■ **Task to carry out**:
Give the data below again exactly as it stands. Omit the pictures.

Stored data
+-------+

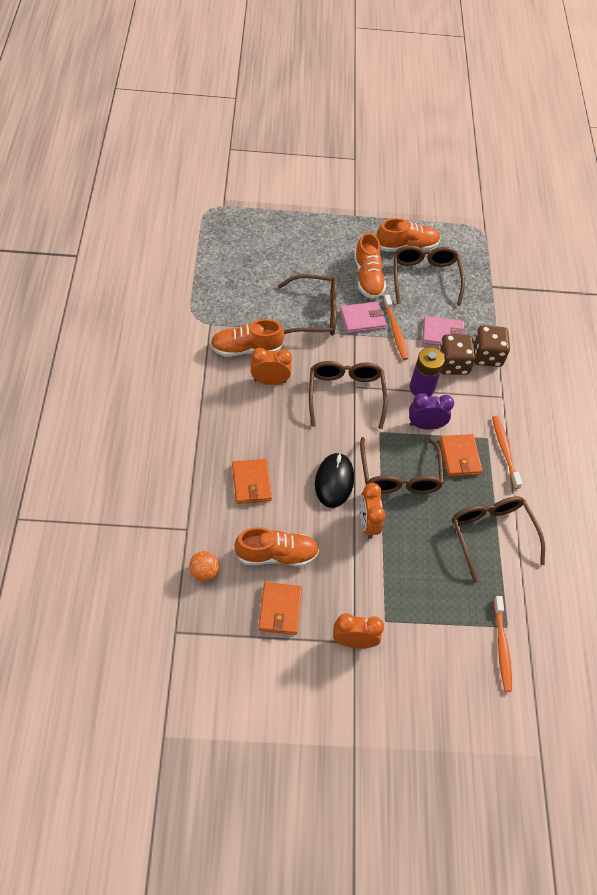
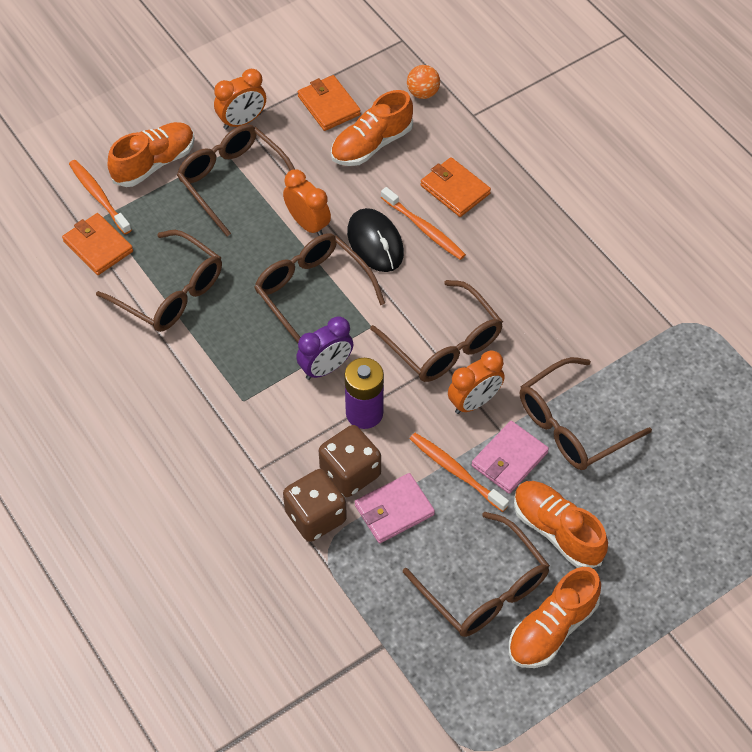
camera: 150 degrees right, 0 degrees up
(246, 349) = (602, 324): orange shoe -> orange shoe (154, 163)
(270, 381) = (539, 304): orange clock -> orange clock (474, 402)
(395, 592) = (233, 181): none -> brown glasses
(460, 457) = (260, 356): orange wallet -> orange wallet (98, 246)
(505, 451) = (212, 398): orange toothbrush -> orange toothbrush (424, 229)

+-------+

■ **Solution for this task**:
camera: 150 degrees right, 0 degrees up
(246, 349) = (602, 324): orange shoe -> orange shoe (154, 163)
(270, 381) = (539, 304): orange clock -> orange clock (474, 402)
(395, 592) = (233, 181): none -> brown glasses
(460, 457) = (260, 356): orange wallet -> orange wallet (98, 246)
(505, 451) = (212, 398): orange toothbrush -> orange toothbrush (424, 229)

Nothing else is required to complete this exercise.